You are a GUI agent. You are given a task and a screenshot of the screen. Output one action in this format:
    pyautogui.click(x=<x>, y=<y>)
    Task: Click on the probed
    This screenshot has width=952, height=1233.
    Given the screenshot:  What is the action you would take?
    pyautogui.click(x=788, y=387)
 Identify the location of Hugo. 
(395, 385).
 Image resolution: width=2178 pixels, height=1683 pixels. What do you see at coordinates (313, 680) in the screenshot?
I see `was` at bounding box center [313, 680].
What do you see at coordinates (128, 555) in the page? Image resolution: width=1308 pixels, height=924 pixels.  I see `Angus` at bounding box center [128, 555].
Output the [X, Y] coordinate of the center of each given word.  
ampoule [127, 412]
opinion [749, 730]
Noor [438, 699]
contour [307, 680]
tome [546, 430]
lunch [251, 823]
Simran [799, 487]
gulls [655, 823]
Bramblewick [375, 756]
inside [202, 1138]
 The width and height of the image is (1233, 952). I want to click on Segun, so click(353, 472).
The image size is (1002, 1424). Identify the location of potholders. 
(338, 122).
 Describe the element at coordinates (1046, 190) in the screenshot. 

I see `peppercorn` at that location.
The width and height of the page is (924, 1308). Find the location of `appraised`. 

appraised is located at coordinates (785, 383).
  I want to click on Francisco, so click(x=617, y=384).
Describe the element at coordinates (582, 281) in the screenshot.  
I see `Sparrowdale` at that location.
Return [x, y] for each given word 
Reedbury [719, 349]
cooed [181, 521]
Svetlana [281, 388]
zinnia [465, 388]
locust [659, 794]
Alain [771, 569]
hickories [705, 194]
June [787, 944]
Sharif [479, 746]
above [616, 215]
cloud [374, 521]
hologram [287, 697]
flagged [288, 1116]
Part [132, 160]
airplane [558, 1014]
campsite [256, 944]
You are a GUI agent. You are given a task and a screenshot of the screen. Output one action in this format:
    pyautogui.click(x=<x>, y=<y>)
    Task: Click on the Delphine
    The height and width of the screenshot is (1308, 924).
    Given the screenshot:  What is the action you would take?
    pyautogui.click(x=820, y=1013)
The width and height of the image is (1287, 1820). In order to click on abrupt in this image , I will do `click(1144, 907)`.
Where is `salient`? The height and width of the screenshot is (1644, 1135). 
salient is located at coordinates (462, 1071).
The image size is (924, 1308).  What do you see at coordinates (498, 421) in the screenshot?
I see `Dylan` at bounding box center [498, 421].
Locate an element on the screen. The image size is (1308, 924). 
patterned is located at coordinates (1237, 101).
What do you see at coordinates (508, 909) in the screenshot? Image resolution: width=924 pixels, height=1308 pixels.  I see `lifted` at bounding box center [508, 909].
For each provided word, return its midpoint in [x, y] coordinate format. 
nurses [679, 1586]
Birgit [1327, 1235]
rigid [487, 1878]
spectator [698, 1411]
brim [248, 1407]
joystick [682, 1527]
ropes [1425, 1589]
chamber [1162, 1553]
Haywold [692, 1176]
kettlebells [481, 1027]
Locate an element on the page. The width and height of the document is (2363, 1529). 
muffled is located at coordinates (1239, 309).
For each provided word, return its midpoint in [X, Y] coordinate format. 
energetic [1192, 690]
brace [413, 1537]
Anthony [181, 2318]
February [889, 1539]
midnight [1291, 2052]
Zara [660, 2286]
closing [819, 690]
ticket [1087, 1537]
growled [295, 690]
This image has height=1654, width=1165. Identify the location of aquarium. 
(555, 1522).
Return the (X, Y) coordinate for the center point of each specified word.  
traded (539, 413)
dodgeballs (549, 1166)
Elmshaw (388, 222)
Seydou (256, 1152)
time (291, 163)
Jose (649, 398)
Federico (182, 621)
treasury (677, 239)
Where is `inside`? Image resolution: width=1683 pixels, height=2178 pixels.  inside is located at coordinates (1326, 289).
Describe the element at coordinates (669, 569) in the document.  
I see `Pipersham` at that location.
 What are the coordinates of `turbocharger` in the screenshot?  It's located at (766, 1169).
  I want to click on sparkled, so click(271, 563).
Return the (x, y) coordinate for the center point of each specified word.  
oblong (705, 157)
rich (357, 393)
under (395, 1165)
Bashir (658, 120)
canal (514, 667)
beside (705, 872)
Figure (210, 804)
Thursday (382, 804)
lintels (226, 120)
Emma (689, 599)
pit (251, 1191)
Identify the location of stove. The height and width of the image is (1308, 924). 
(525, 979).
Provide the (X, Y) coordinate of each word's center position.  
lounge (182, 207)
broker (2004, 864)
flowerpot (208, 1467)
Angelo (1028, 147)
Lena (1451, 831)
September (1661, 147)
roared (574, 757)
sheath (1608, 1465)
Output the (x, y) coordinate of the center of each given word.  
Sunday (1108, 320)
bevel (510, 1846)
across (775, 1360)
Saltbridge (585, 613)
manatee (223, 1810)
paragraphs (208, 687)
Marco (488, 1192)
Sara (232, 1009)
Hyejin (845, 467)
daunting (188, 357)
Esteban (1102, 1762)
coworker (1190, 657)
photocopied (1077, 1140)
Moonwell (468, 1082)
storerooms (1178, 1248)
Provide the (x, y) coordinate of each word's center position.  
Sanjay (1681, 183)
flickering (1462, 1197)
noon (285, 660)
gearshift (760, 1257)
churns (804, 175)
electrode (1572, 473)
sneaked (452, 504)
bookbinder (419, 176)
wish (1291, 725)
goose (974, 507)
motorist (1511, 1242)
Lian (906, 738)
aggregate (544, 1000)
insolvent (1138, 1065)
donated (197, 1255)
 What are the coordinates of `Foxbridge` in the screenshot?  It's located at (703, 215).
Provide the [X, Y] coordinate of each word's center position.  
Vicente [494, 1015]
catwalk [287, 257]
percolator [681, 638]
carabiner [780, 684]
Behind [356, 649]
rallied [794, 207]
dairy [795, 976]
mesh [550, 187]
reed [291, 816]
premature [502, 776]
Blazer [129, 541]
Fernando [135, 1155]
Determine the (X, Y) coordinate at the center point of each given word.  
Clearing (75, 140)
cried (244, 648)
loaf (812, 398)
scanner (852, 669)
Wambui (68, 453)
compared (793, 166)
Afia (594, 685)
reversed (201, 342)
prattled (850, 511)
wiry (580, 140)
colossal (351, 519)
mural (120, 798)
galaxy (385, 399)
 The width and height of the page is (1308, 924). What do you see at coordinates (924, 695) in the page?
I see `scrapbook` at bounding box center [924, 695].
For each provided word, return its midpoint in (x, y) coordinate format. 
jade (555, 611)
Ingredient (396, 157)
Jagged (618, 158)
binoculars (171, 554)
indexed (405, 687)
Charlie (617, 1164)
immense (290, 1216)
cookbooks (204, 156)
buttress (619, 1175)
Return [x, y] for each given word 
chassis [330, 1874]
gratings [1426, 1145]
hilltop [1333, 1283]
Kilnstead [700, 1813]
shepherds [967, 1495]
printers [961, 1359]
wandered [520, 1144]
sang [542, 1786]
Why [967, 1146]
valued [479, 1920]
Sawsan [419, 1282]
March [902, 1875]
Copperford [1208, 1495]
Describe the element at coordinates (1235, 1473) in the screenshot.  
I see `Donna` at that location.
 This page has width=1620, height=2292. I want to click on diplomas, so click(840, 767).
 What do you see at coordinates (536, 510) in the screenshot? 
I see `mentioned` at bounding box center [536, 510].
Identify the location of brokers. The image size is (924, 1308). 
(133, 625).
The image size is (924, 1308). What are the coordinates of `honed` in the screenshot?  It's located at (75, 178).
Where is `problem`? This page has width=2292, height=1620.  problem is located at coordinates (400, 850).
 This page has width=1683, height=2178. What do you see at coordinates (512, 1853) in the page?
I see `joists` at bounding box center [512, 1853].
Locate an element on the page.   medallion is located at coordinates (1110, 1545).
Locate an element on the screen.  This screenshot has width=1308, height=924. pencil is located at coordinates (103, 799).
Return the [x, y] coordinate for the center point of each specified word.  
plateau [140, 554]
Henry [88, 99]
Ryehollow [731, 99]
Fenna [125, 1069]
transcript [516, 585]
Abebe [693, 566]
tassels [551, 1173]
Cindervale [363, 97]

* _WHAT YOU NEED TO DO_:
Could you return, word for word, the stretch of the material above that opens with the line containing "spectator [698, 1411]" and closes with the line containing "coordinates (1326, 289)."?

* _SOLVED EXERCISE_:
spectator [698, 1411]
brim [248, 1407]
joystick [682, 1527]
ropes [1425, 1589]
chamber [1162, 1553]
Haywold [692, 1176]
kettlebells [481, 1027]
Locate an element on the page. The width and height of the document is (2363, 1529). 
muffled is located at coordinates (1239, 309).
For each provided word, return its midpoint in [X, Y] coordinate format. 
energetic [1192, 690]
brace [413, 1537]
Anthony [181, 2318]
February [889, 1539]
midnight [1291, 2052]
Zara [660, 2286]
closing [819, 690]
ticket [1087, 1537]
growled [295, 690]
This image has height=1654, width=1165. Identify the location of aquarium. 
(555, 1522).
Return the (X, Y) coordinate for the center point of each specified word.  
traded (539, 413)
dodgeballs (549, 1166)
Elmshaw (388, 222)
Seydou (256, 1152)
time (291, 163)
Jose (649, 398)
Federico (182, 621)
treasury (677, 239)
Where is `inside`? Image resolution: width=1683 pixels, height=2178 pixels.  inside is located at coordinates (1326, 289).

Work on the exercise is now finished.